Dataset records:
>> START
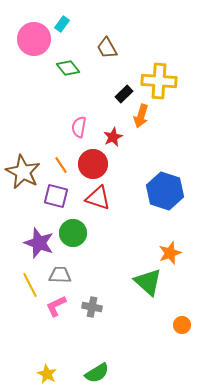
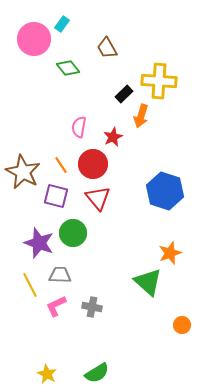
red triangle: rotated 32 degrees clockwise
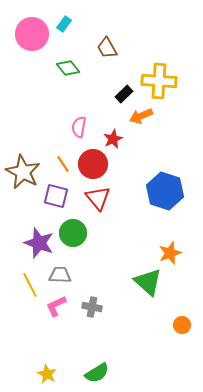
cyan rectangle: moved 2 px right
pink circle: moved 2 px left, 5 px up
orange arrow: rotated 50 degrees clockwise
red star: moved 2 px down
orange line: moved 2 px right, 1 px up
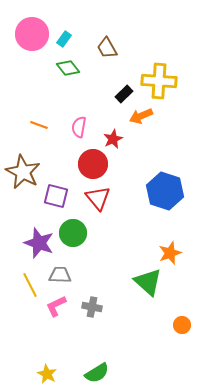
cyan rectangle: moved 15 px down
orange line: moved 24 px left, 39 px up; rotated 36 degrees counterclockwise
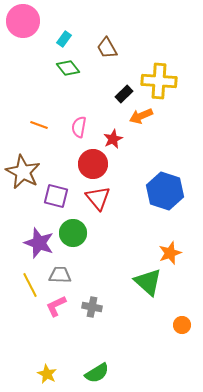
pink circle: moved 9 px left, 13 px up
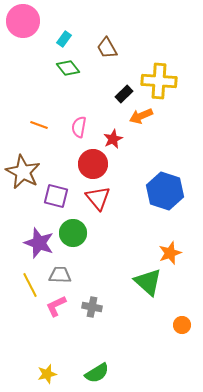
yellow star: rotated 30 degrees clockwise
>> END
Please rewrite all the records with every "rotated" changed to "turned" and nothing else altered. Leave the pictures out of your answer.

--- Answer to the exercise ---
red triangle: turned 32 degrees clockwise
cyan rectangle: moved 2 px right
pink circle: moved 2 px left, 5 px up
orange arrow: turned 50 degrees clockwise
red star: moved 2 px down
orange line: moved 2 px right, 1 px up
cyan rectangle: moved 15 px down
orange line: moved 24 px left, 39 px up; turned 36 degrees counterclockwise
pink circle: moved 9 px left, 13 px up
yellow star: turned 30 degrees clockwise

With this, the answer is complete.